#### MATERIAL SUPPLIED:
◇ ◇ ◇ ◇ ◇

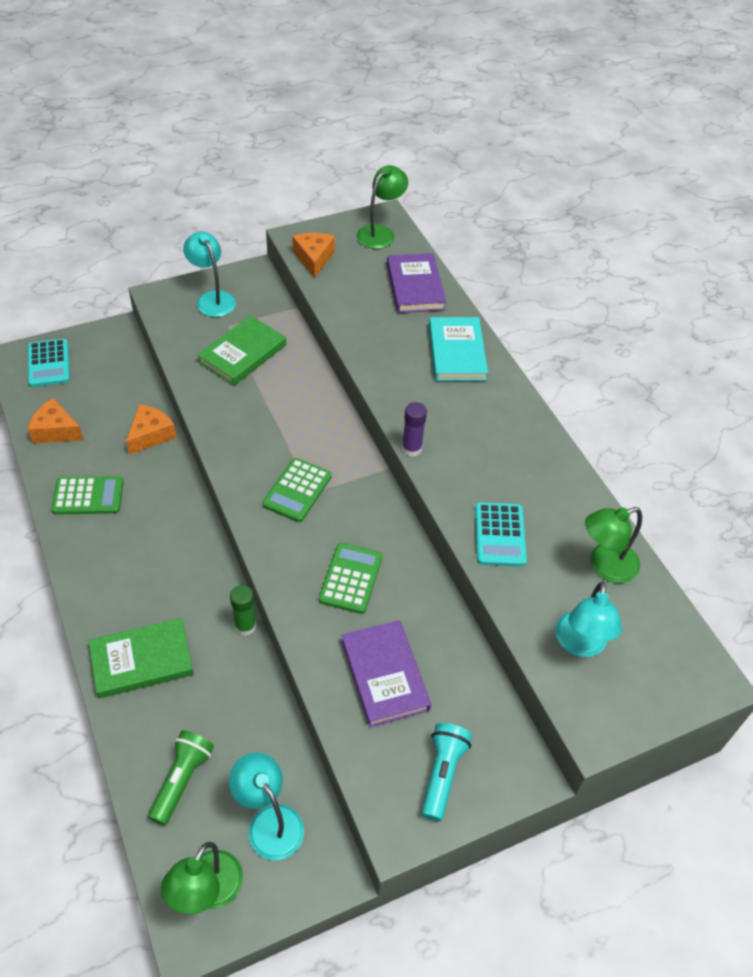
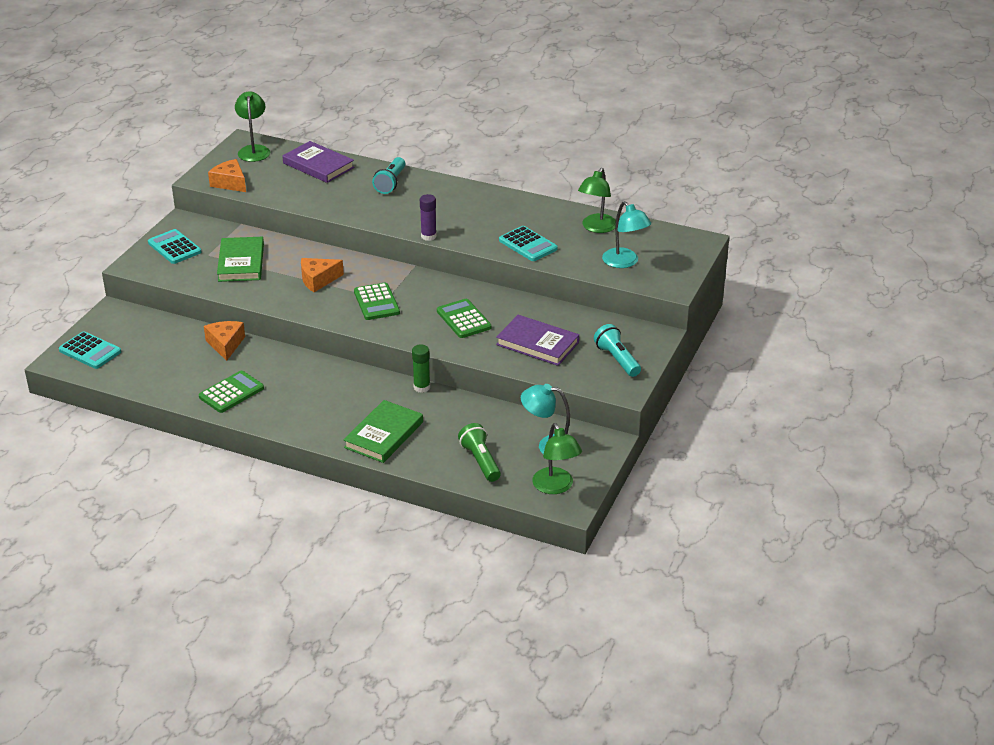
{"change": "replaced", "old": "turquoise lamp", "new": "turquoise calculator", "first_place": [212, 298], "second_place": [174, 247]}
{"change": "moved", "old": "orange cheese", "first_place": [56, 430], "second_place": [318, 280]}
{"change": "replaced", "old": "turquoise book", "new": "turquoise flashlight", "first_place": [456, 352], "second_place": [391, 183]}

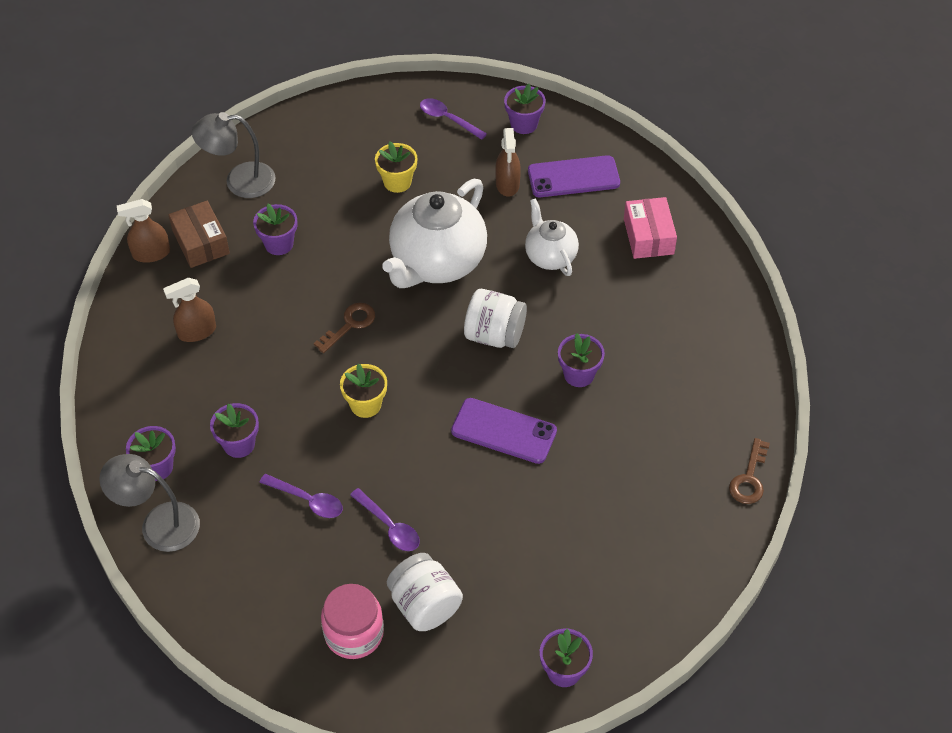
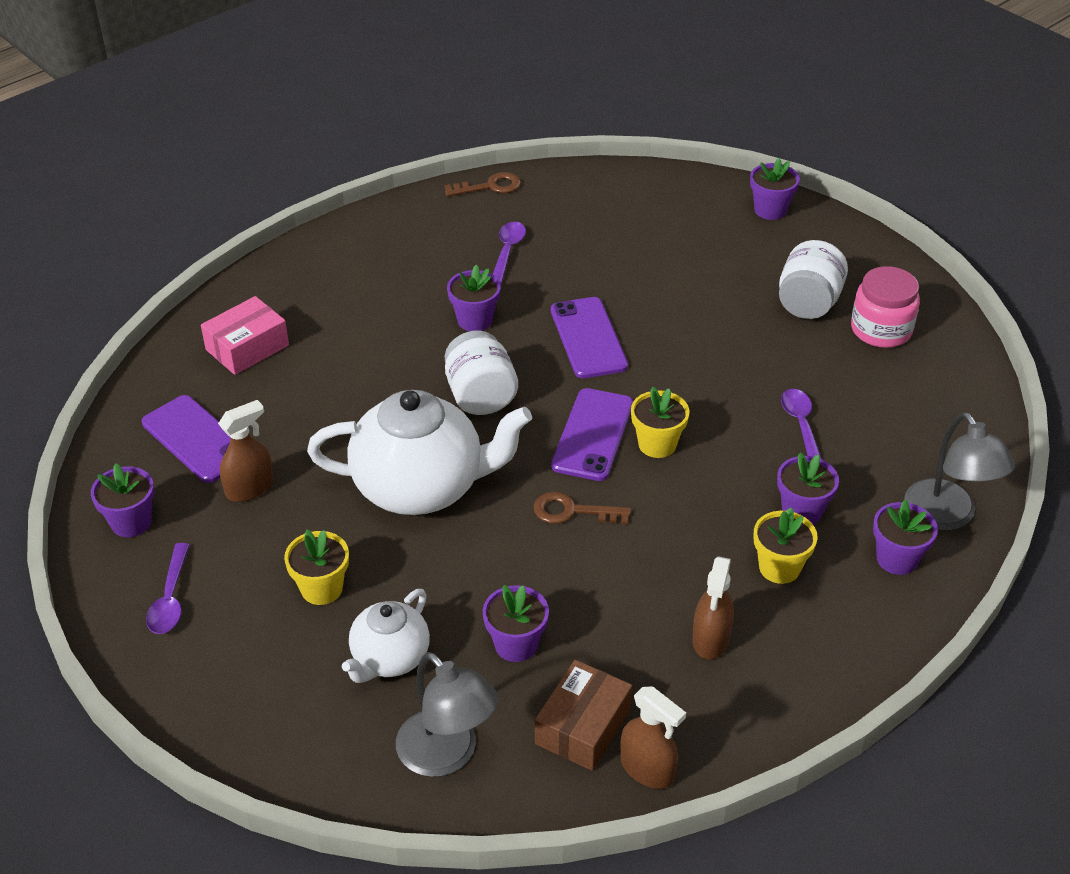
{"change": "moved", "old": "white teapot", "first_place": [550, 256], "second_place": [389, 658]}
{"change": "moved", "old": "purple spoon", "first_place": [389, 526], "second_place": [507, 252]}
{"change": "added", "new": "purple phone", "second_place": [593, 435]}
{"change": "turned", "old": "brown spray bottle", "first_place": [197, 332], "second_place": [711, 639], "degrees": 75}
{"change": "added", "new": "yellow flower pot", "second_place": [779, 567]}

◇ ◇ ◇ ◇ ◇

#### EXERCISE OBJECTIVE:
The result should be the full listing, retyped exactly and free of pictures.

#### ANSWER SECTION:
{"change": "replaced", "old": "turquoise lamp", "new": "turquoise calculator", "first_place": [212, 298], "second_place": [174, 247]}
{"change": "moved", "old": "orange cheese", "first_place": [56, 430], "second_place": [318, 280]}
{"change": "replaced", "old": "turquoise book", "new": "turquoise flashlight", "first_place": [456, 352], "second_place": [391, 183]}

{"change": "moved", "old": "white teapot", "first_place": [550, 256], "second_place": [389, 658]}
{"change": "moved", "old": "purple spoon", "first_place": [389, 526], "second_place": [507, 252]}
{"change": "added", "new": "purple phone", "second_place": [593, 435]}
{"change": "turned", "old": "brown spray bottle", "first_place": [197, 332], "second_place": [711, 639], "degrees": 75}
{"change": "added", "new": "yellow flower pot", "second_place": [779, 567]}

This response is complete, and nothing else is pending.